▶ _REQUIREMENT_: Below are records; how many of their lines contain "lime"? Answer with only the number.

*** GIVEN DATA ***

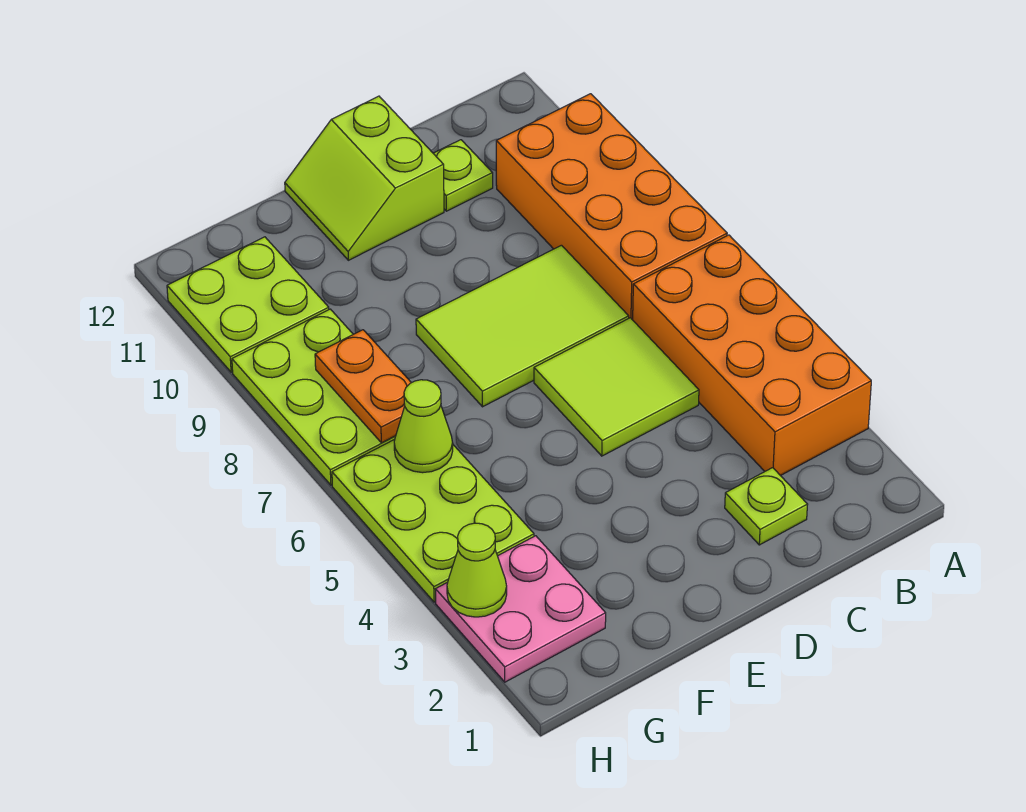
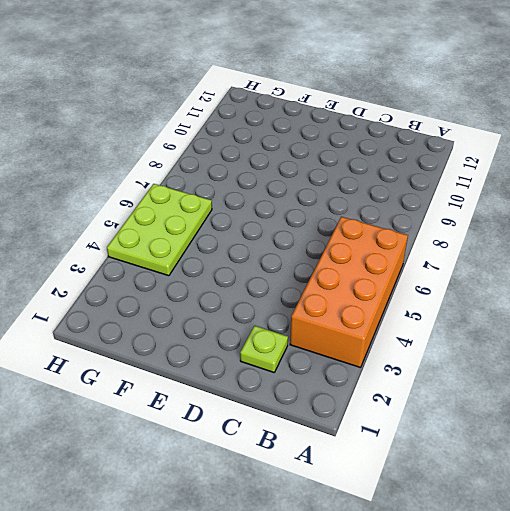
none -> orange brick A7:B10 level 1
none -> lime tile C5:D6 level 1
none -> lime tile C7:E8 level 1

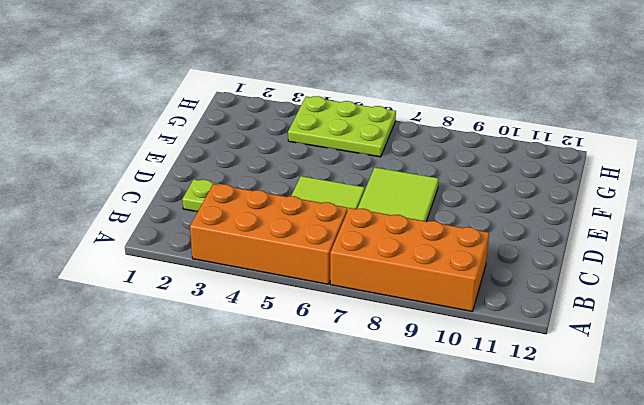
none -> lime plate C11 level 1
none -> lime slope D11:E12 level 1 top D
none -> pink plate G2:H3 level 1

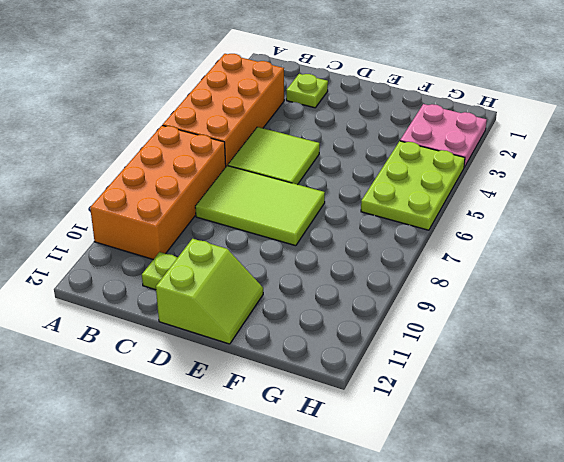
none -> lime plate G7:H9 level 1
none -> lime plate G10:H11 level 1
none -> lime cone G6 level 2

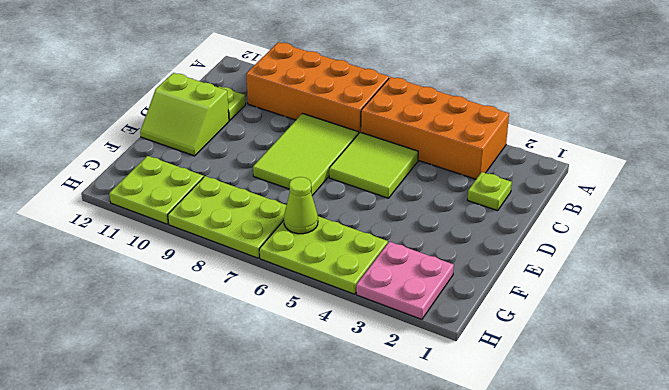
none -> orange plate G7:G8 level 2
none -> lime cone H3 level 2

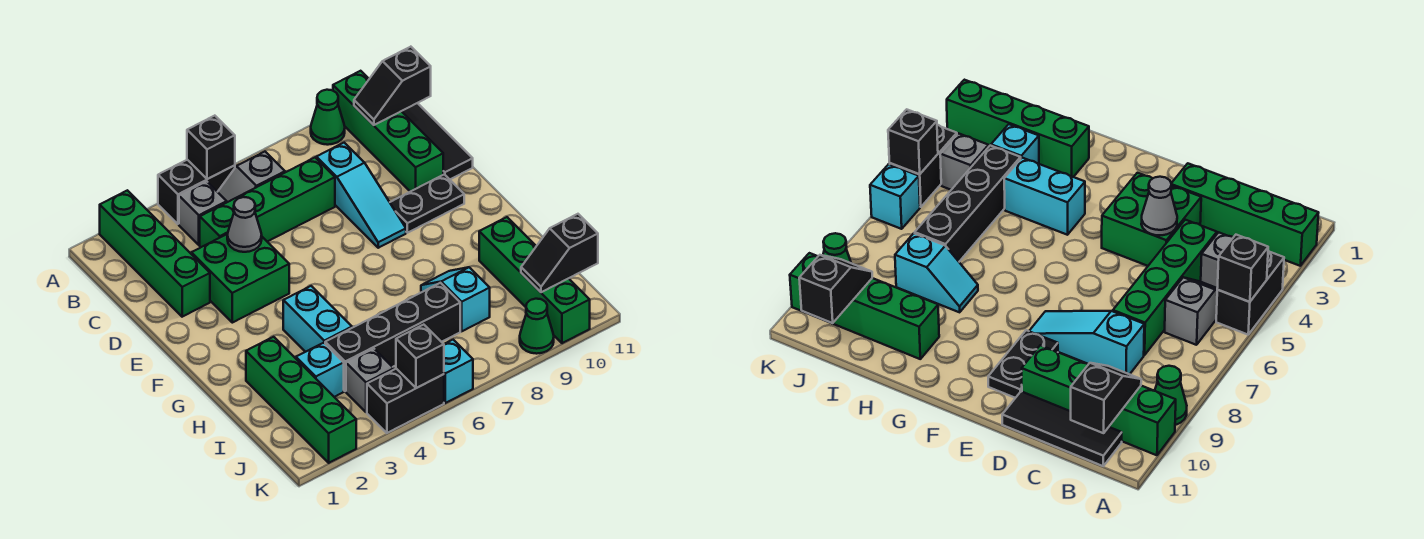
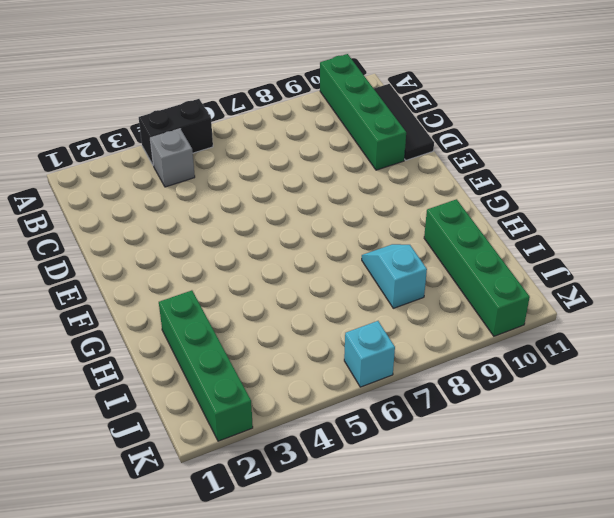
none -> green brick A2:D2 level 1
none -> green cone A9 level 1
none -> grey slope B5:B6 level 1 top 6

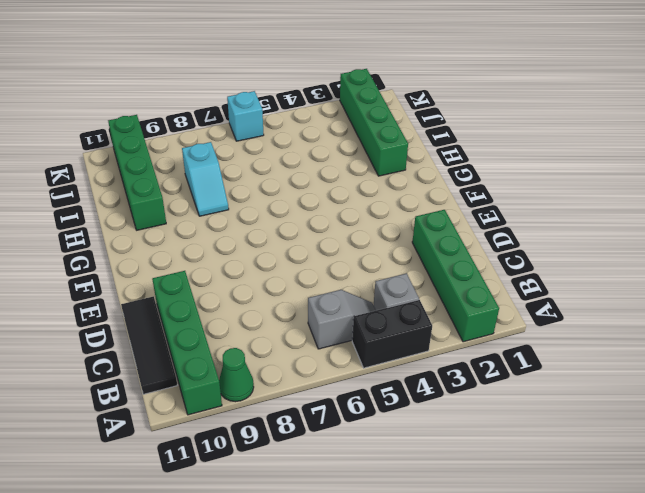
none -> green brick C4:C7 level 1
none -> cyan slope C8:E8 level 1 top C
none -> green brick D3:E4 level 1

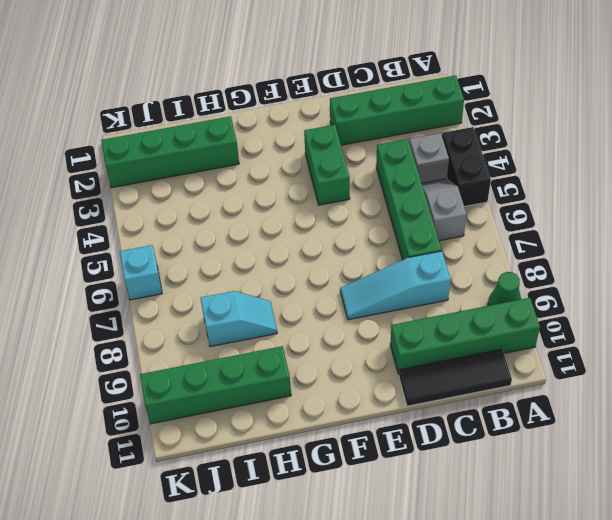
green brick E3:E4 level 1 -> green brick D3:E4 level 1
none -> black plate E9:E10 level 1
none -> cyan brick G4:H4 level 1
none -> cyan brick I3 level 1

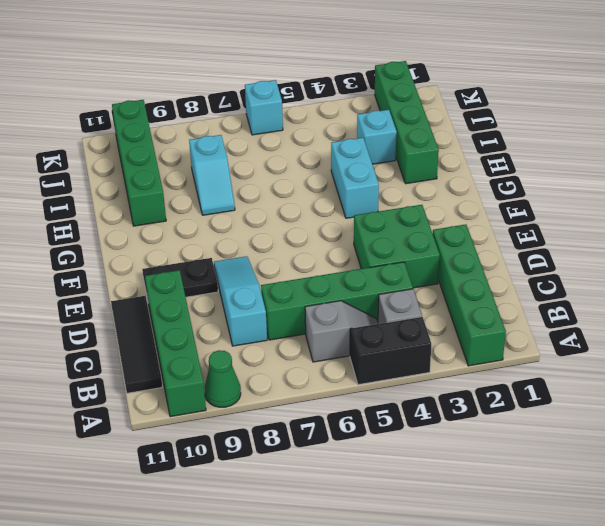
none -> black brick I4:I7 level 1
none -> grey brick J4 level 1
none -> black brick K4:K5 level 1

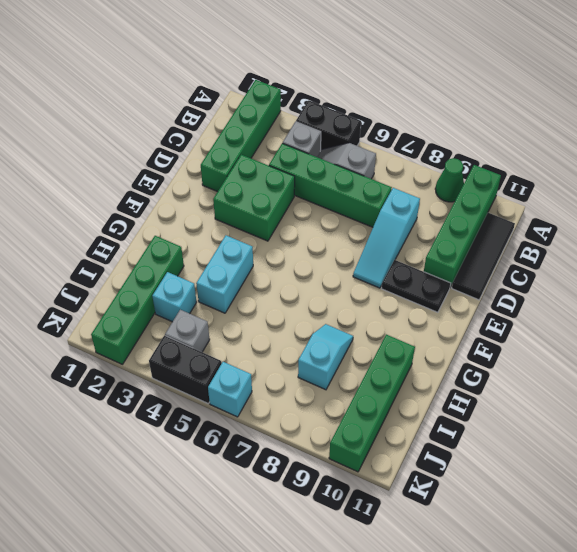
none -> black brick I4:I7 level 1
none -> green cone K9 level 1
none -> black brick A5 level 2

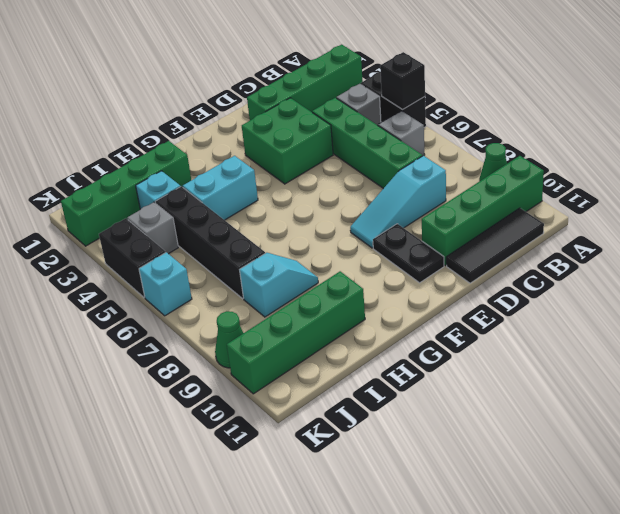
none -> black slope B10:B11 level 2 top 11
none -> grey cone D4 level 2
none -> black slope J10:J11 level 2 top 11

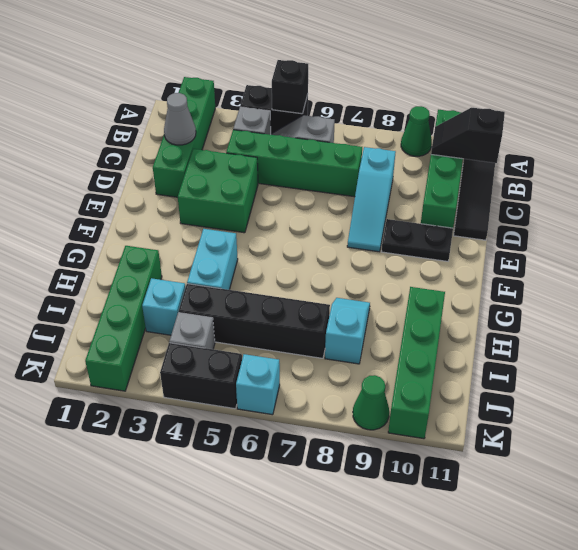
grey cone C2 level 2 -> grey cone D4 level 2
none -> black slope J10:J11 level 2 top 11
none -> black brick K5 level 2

*** End of GIVEN DATA ***

▶ _PROBLEM SOLUTION_: 8